### Work order
The full listing is needed, transcribed word for word.

= = = = = = =

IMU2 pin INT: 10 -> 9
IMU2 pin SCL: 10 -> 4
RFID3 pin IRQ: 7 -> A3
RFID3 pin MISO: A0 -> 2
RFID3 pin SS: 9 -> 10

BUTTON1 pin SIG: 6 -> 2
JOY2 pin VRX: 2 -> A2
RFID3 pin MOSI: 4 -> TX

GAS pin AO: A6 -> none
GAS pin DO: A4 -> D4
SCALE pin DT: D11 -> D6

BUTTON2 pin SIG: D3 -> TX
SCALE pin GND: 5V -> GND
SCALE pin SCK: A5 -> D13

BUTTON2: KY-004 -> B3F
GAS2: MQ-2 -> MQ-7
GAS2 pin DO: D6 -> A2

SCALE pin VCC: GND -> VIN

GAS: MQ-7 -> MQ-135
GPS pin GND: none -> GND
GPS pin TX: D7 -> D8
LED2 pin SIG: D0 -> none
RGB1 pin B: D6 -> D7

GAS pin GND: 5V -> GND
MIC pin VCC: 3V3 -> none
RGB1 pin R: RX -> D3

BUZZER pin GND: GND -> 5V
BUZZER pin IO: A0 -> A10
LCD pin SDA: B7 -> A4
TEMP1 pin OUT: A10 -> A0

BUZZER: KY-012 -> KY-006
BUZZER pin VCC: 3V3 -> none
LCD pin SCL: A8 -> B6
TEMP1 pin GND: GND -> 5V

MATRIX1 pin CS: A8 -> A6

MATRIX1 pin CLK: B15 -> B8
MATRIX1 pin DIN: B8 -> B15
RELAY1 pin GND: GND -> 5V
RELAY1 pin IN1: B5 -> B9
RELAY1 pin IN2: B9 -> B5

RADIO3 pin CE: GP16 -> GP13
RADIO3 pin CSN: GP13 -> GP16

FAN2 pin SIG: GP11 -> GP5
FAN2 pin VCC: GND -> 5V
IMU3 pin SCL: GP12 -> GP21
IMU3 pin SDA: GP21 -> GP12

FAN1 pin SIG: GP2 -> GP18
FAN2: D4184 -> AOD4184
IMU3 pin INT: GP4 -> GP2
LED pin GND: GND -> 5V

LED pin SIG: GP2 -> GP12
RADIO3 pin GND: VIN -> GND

= = = = = = =

### Expected output
IMU2 pin INT: 10 -> 9
IMU2 pin SCL: 10 -> 4
RFID3 pin IRQ: 7 -> A3
RFID3 pin MISO: A0 -> 2
RFID3 pin SS: 9 -> 10

BUTTON1 pin SIG: 6 -> 2
JOY2 pin VRX: 2 -> A2
RFID3 pin MOSI: 4 -> TX

GAS pin AO: A6 -> none
GAS pin DO: A4 -> D4
SCALE pin DT: D11 -> D6

BUTTON2 pin SIG: D3 -> TX
SCALE pin GND: 5V -> GND
SCALE pin SCK: A5 -> D13

BUTTON2: KY-004 -> B3F
GAS2: MQ-2 -> MQ-7
GAS2 pin DO: D6 -> A2

SCALE pin VCC: GND -> VIN

GAS: MQ-7 -> MQ-135
GPS pin GND: none -> GND
GPS pin TX: D7 -> D8
LED2 pin SIG: D0 -> none
RGB1 pin B: D6 -> D7

GAS pin GND: 5V -> GND
MIC pin VCC: 3V3 -> none
RGB1 pin R: RX -> D3

BUZZER pin GND: GND -> 5V
BUZZER pin IO: A0 -> A10
LCD pin SDA: B7 -> A4
TEMP1 pin OUT: A10 -> A0

BUZZER: KY-012 -> KY-006
BUZZER pin VCC: 3V3 -> none
LCD pin SCL: A8 -> B6
TEMP1 pin GND: GND -> 5V

MATRIX1 pin CS: A8 -> A6

MATRIX1 pin CLK: B15 -> B8
MATRIX1 pin DIN: B8 -> B15
RELAY1 pin GND: GND -> 5V
RELAY1 pin IN1: B5 -> B9
RELAY1 pin IN2: B9 -> B5

RADIO3 pin CE: GP16 -> GP13
RADIO3 pin CSN: GP13 -> GP16

FAN2 pin SIG: GP11 -> GP5
FAN2 pin VCC: GND -> 5V
IMU3 pin SCL: GP12 -> GP21
IMU3 pin SDA: GP21 -> GP12

FAN1 pin SIG: GP2 -> GP18
FAN2: D4184 -> AOD4184
IMU3 pin INT: GP4 -> GP2
LED pin GND: GND -> 5V

LED pin SIG: GP2 -> GP12
RADIO3 pin GND: VIN -> GND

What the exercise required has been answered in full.